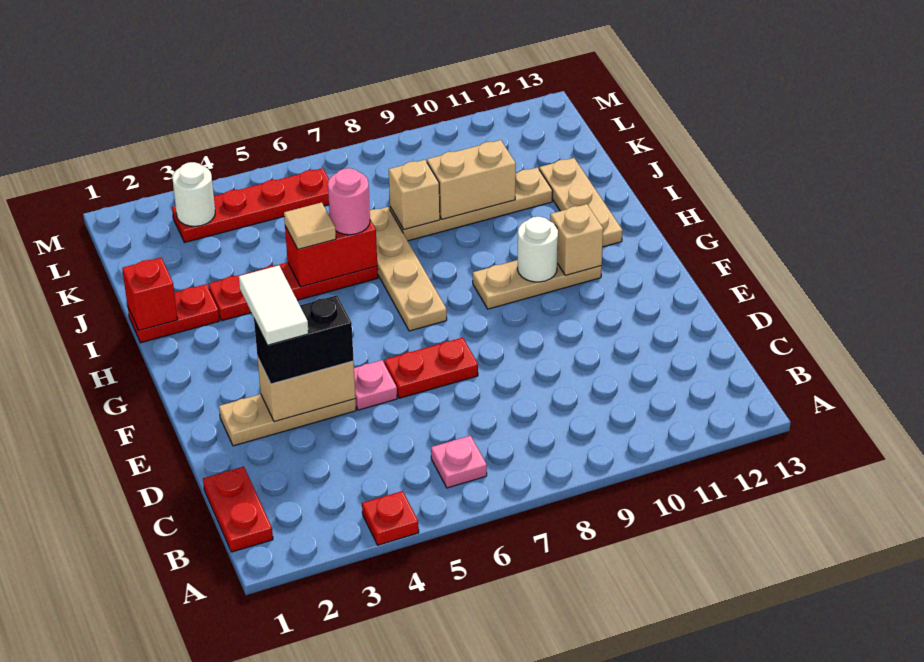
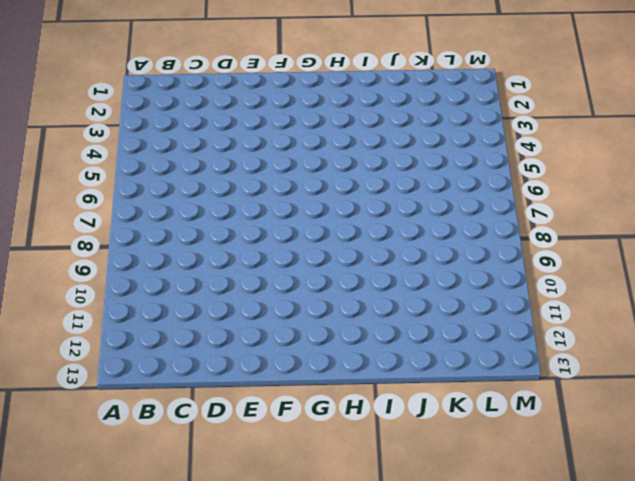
none -> red plate A4 level 1
none -> red plate B1:C1 level 1
none -> pink plate B6 level 1

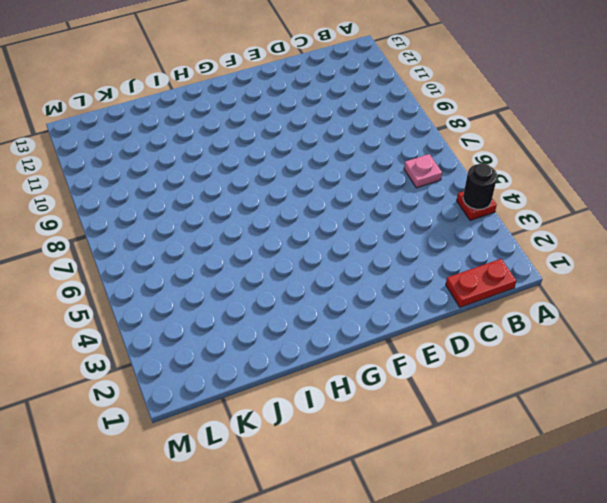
black round brick A4 level 2 -> none
none -> tan plate E2:E4 level 1
none -> pink plate E5 level 1
none -> red plate E6:E7 level 1

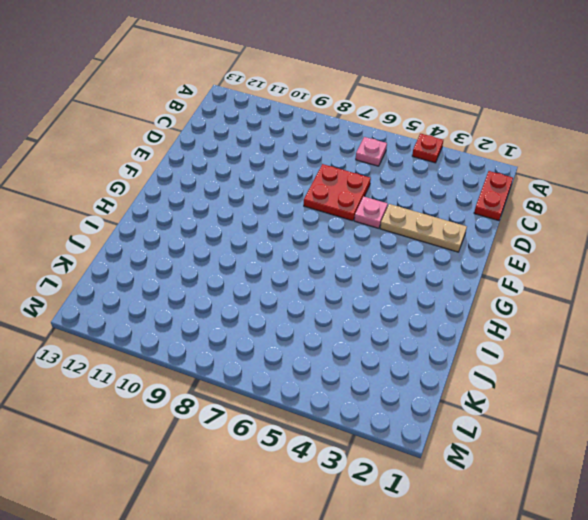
red plate D6:E7 level 1 -> red plate E6:E7 level 1
none -> tan plate G7:J7 level 1
none -> tan plate G9:G11 level 1
none -> tan plate H12:J12 level 1

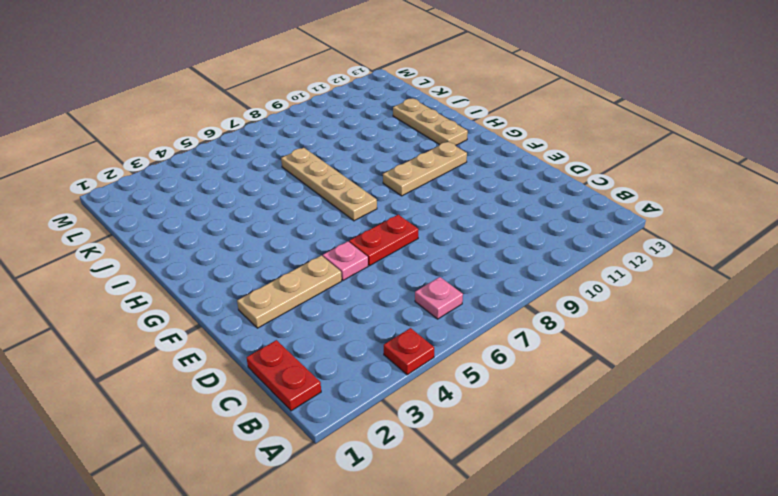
none -> red plate I1:I2 level 1
none -> red plate I3:I6 level 1
none -> tan plate J8:J11 level 1

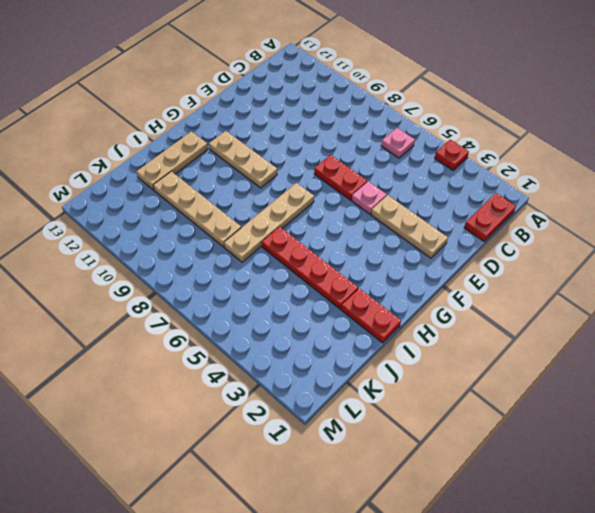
none -> red plate L3:L6 level 1
none -> tan brick E3:E4 level 2
none -> white round brick G10 level 2

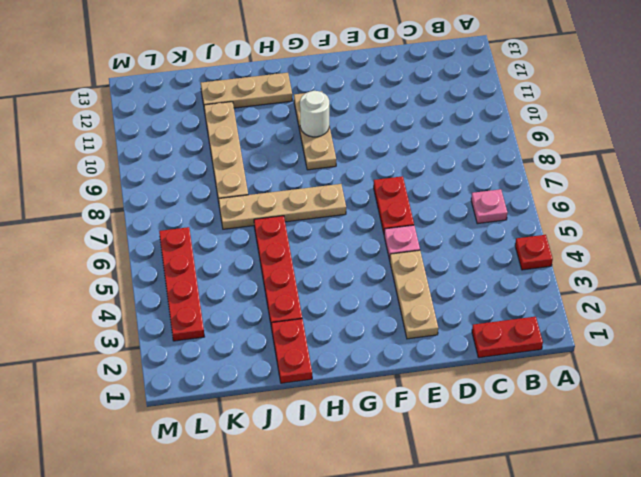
none -> tan brick E3:E4 level 2
none -> tan brick G11 level 2
none -> red brick I1 level 2

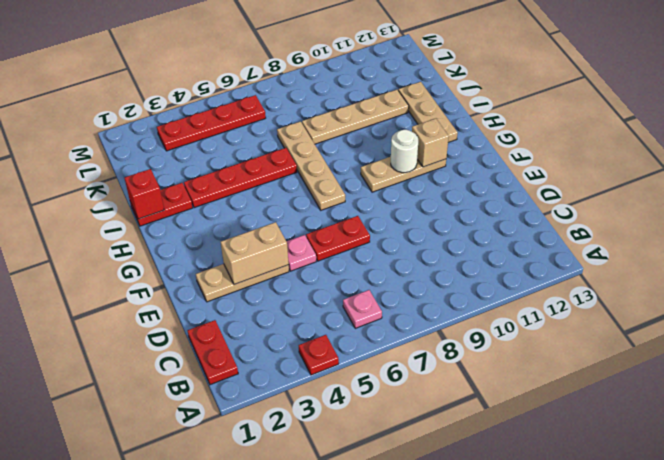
none -> red brick I5:I6 level 2
none -> tan brick J8 level 2
none -> tan brick J9:J10 level 2

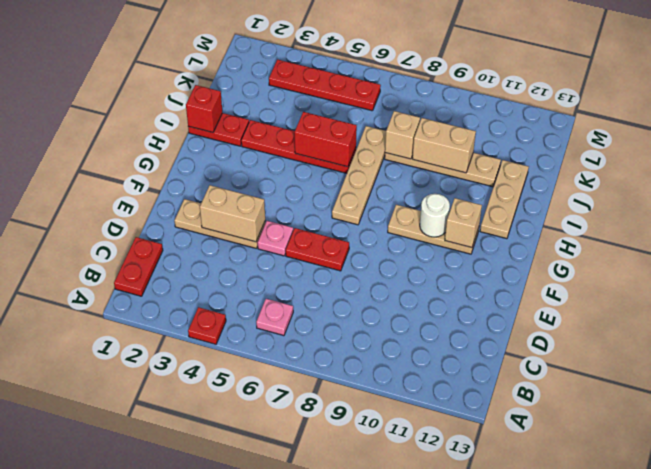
none -> white round brick L3 level 2
none -> black brick E3:E4 level 3
none -> tan tile I5 level 3

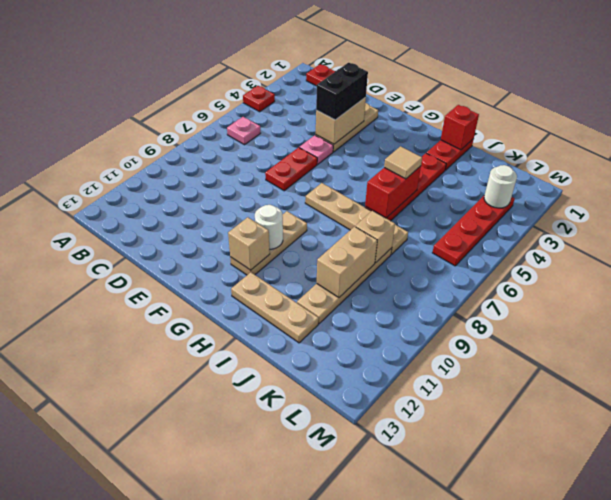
none -> pink round brick I6 level 3
none -> white tile E3:F3 level 4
———
_What needs to be done_.
Please retype the records above exactly, leaving every image out.

_Task result_.
none -> red plate A4 level 1
none -> red plate B1:C1 level 1
none -> pink plate B6 level 1

black round brick A4 level 2 -> none
none -> tan plate E2:E4 level 1
none -> pink plate E5 level 1
none -> red plate E6:E7 level 1

red plate D6:E7 level 1 -> red plate E6:E7 level 1
none -> tan plate G7:J7 level 1
none -> tan plate G9:G11 level 1
none -> tan plate H12:J12 level 1

none -> red plate I1:I2 level 1
none -> red plate I3:I6 level 1
none -> tan plate J8:J11 level 1

none -> red plate L3:L6 level 1
none -> tan brick E3:E4 level 2
none -> white round brick G10 level 2

none -> tan brick E3:E4 level 2
none -> tan brick G11 level 2
none -> red brick I1 level 2

none -> red brick I5:I6 level 2
none -> tan brick J8 level 2
none -> tan brick J9:J10 level 2

none -> white round brick L3 level 2
none -> black brick E3:E4 level 3
none -> tan tile I5 level 3

none -> pink round brick I6 level 3
none -> white tile E3:F3 level 4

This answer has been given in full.